Your goal ▸
Repeat, exactly and with no pictures, the lines that run from the beginning of the entries through the line containing "V1: 1.8V (plus".
*** Opening Exercise materials ***
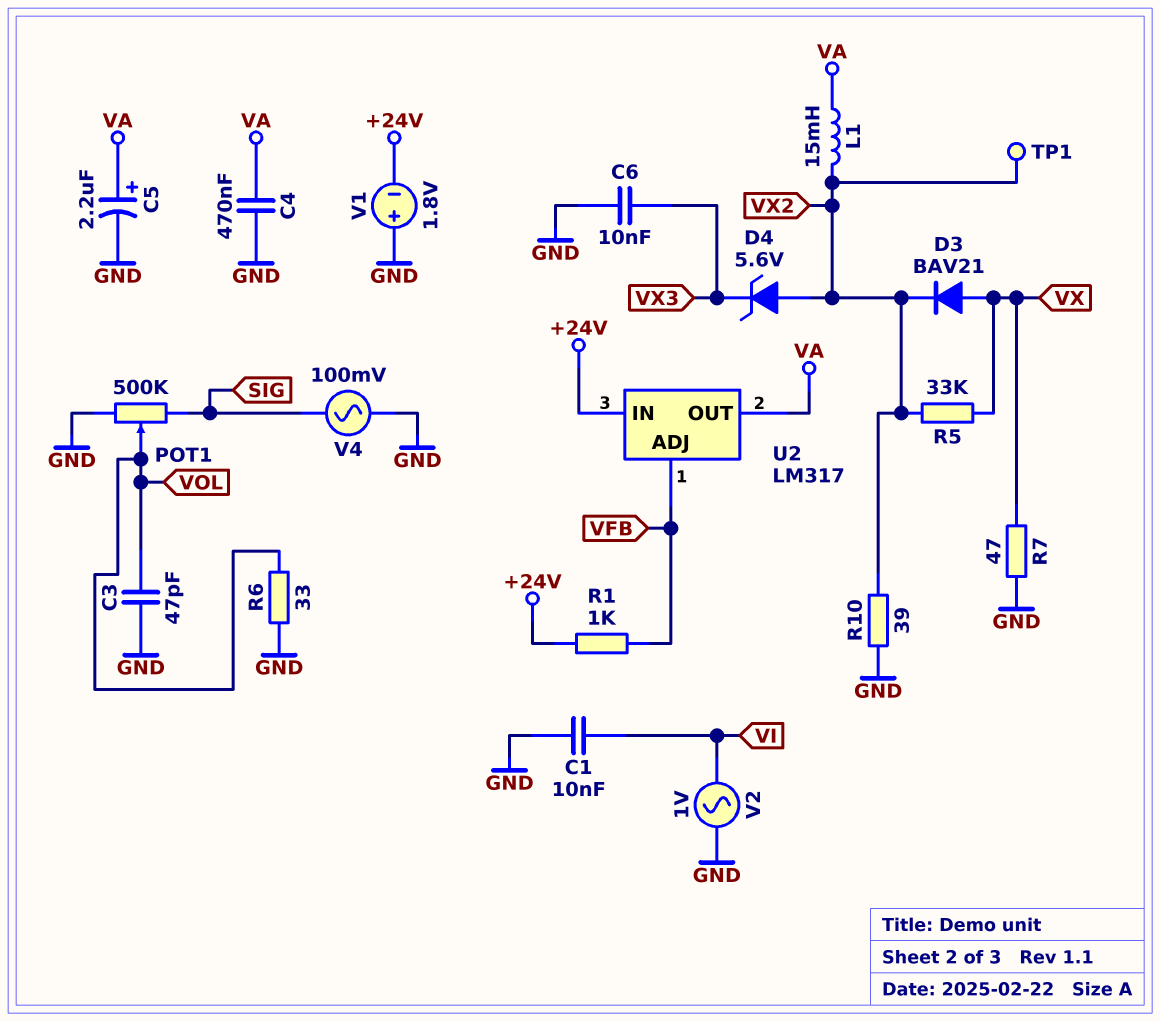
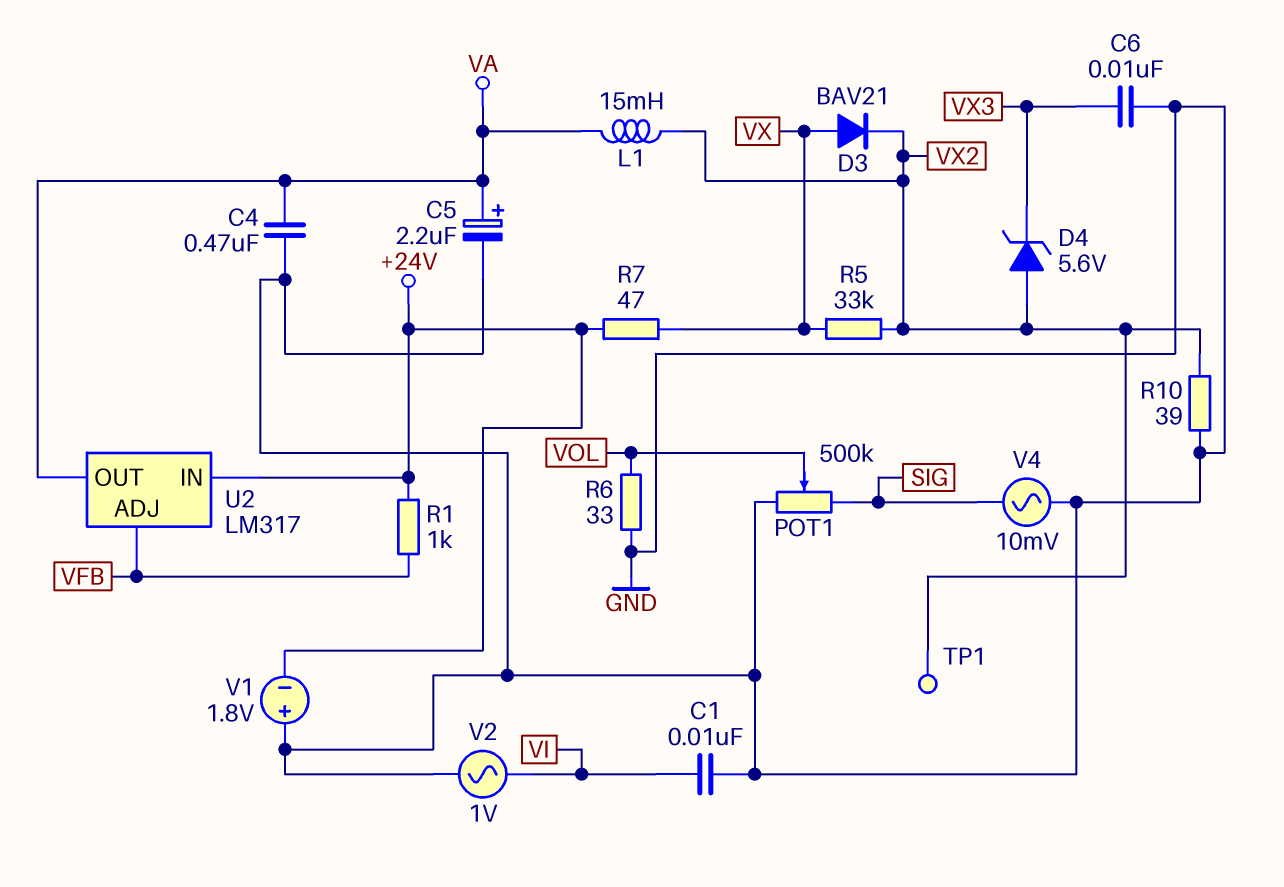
C3: 47pF (GND, VOL) -> none
R7: 47 (GND, VX) -> 47 (+24V, VX)
V4: AC 100mV (GND, SIG) -> AC 10mV (GND, SIG)

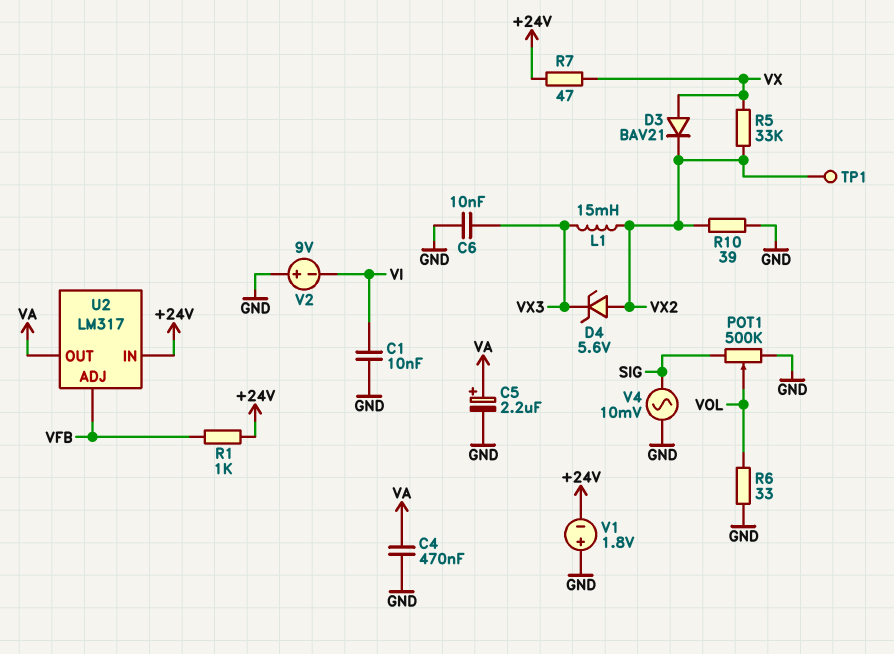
L1: 15mH (VA, VX2) -> 15mH (VX2, VX3)
V2: AC 1V (GND, VI) -> 9V (plus GND, minus VI)

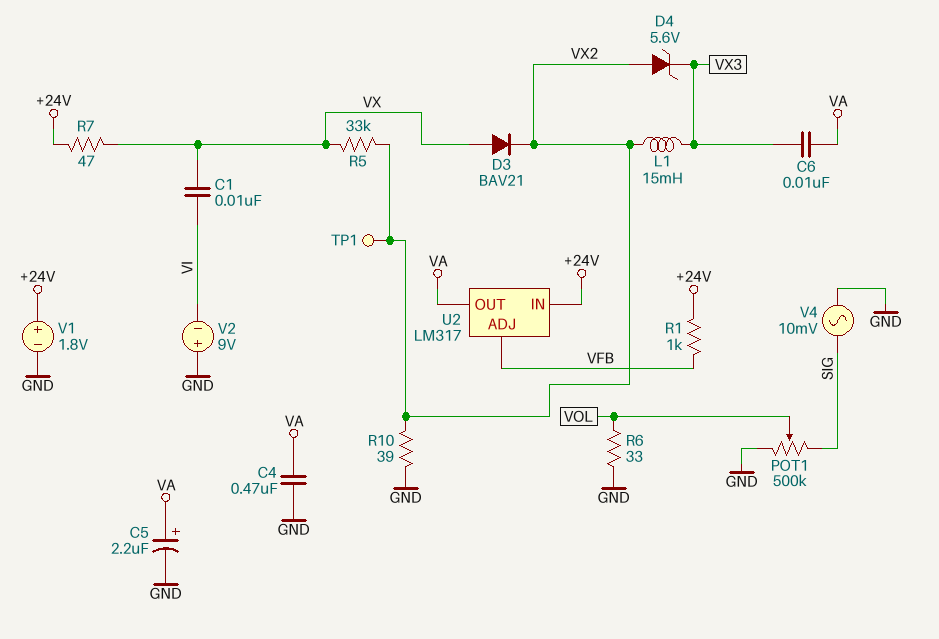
C1: 10nF (GND, VI) -> 10nF (VI, VX)
C6: 10nF (GND, VX3) -> 10nF (VA, VX3)
V1: 1.8V (plus GND, minus +24V) -> 1.8V (plus +24V, minus GND)

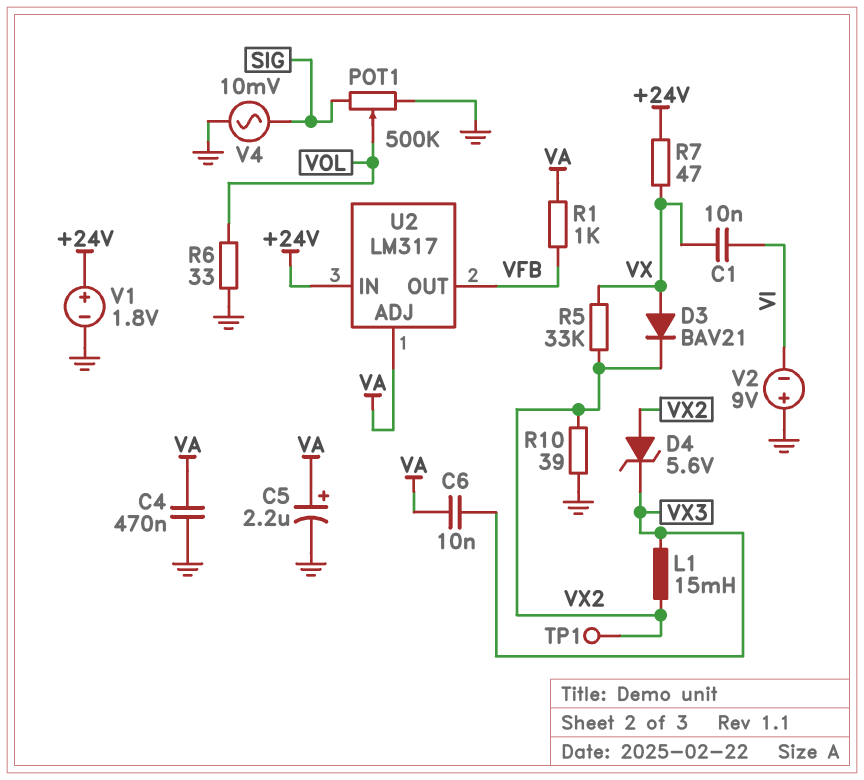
R1: 1k (+24V, VFB) -> 1k (VA, VFB)
U2 pin ADJ: VFB -> VA
U2 pin OUT: VA -> VFB

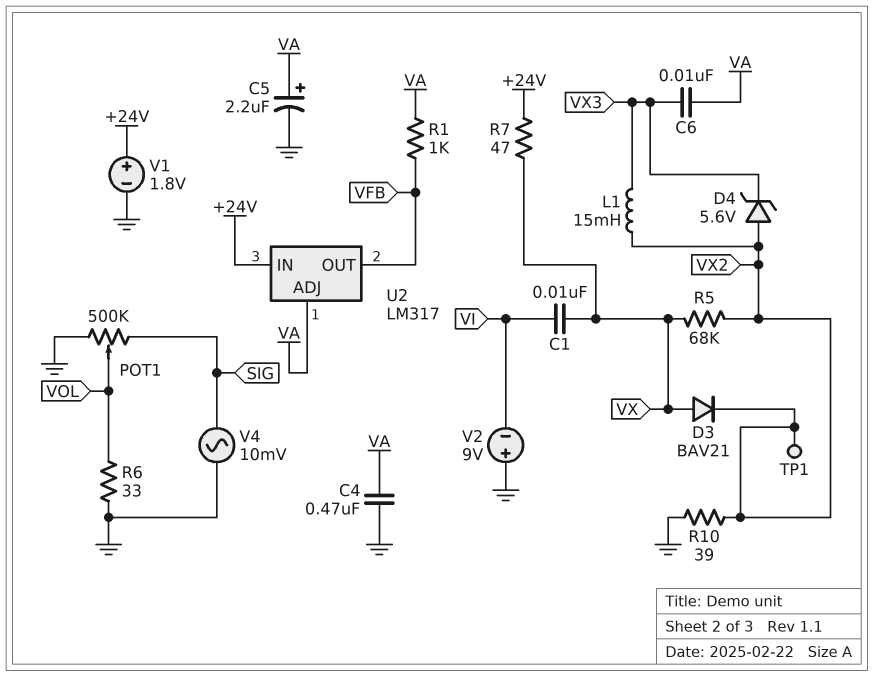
R5: 33k (VX, VX2) -> 68k (VX, VX2)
*** Closing Exercise materials ***
Response area ▸
C3: 47pF (GND, VOL) -> none
R7: 47 (GND, VX) -> 47 (+24V, VX)
V4: AC 100mV (GND, SIG) -> AC 10mV (GND, SIG)

L1: 15mH (VA, VX2) -> 15mH (VX2, VX3)
V2: AC 1V (GND, VI) -> 9V (plus GND, minus VI)

C1: 10nF (GND, VI) -> 10nF (VI, VX)
C6: 10nF (GND, VX3) -> 10nF (VA, VX3)
V1: 1.8V (plus GND, minus +24V) -> 1.8V (plus +24V, minus GND)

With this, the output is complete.